_Try it_. Locate, in the data below, the line that contains "green brick E9:F9" and the line that contains "yellow brick G7:H8"; reproduce exactly those two lines and every line between them, nothing more.

_The records_.
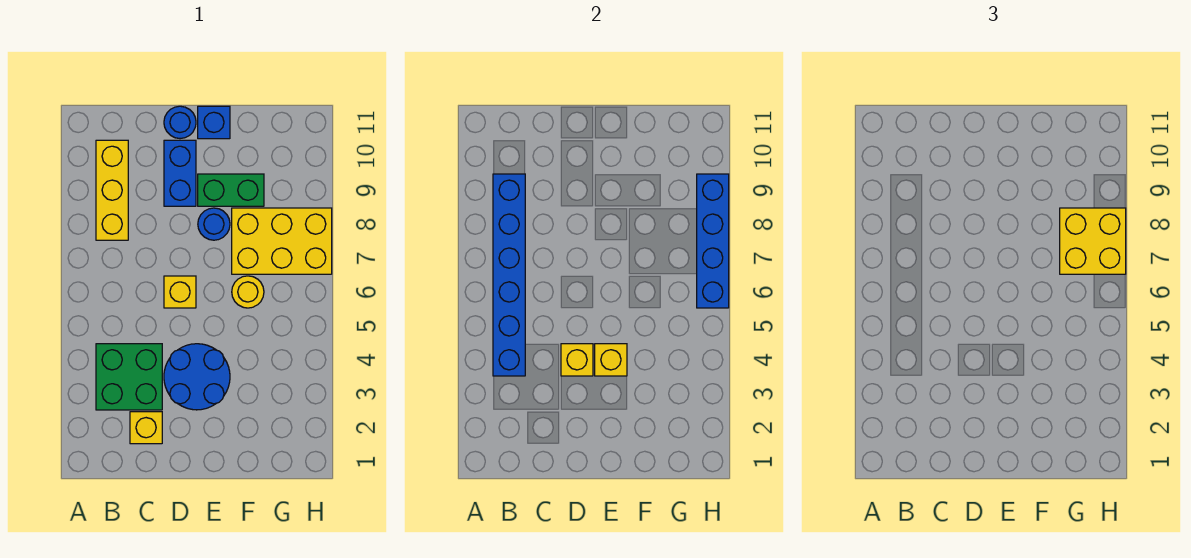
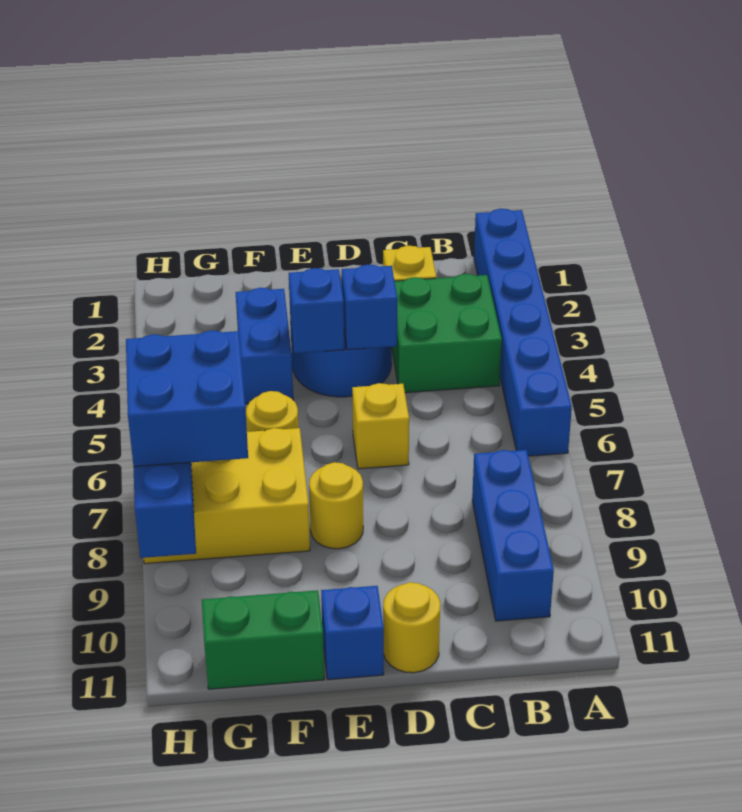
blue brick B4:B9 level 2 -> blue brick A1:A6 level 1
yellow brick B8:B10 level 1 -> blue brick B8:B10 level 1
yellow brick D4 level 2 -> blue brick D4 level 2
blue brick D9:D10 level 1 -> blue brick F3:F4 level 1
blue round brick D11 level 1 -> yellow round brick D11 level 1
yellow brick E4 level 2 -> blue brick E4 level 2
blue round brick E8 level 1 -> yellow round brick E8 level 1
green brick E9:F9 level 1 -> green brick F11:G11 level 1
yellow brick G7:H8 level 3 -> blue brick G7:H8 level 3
---
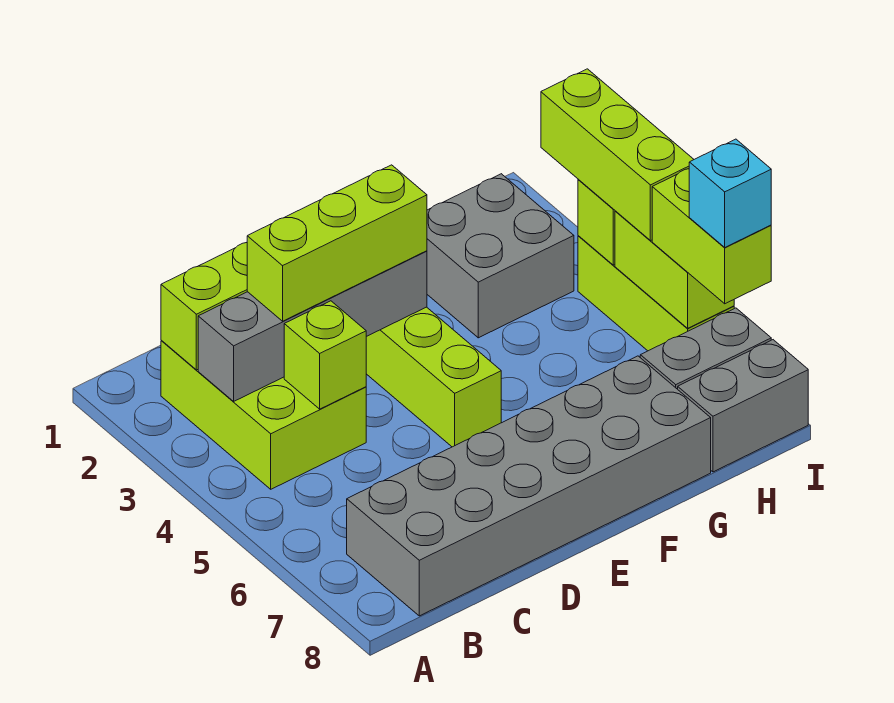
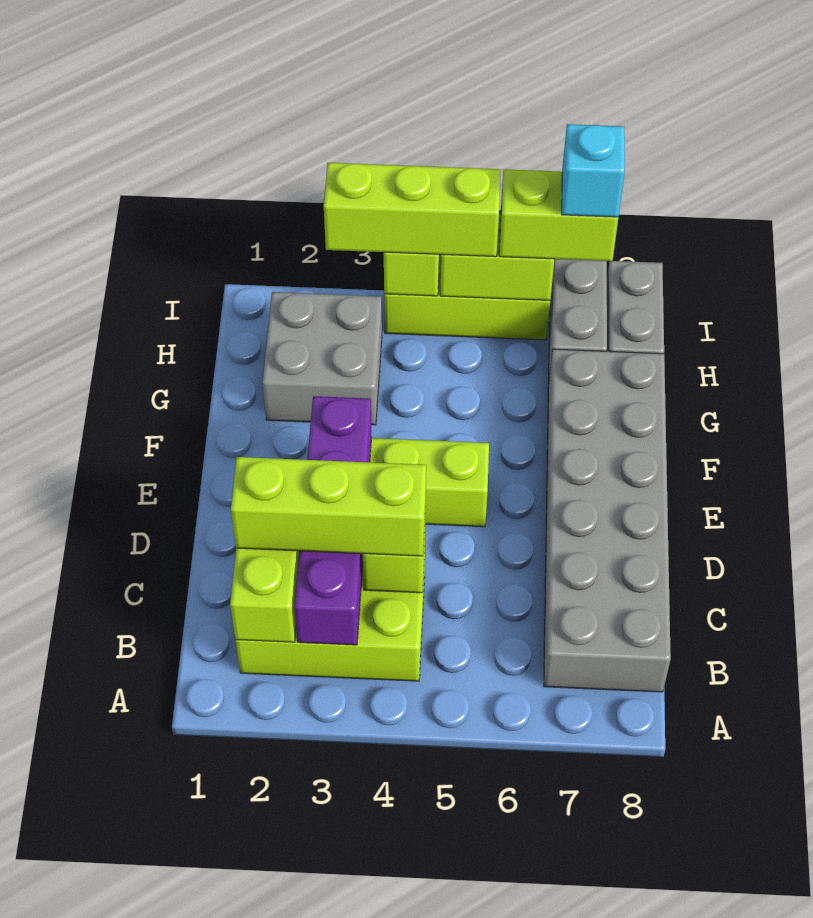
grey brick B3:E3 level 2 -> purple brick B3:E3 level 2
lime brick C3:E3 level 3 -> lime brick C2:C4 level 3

_Your solution_.
green brick E9:F9 level 1 -> green brick F11:G11 level 1
yellow brick G7:H8 level 3 -> blue brick G7:H8 level 3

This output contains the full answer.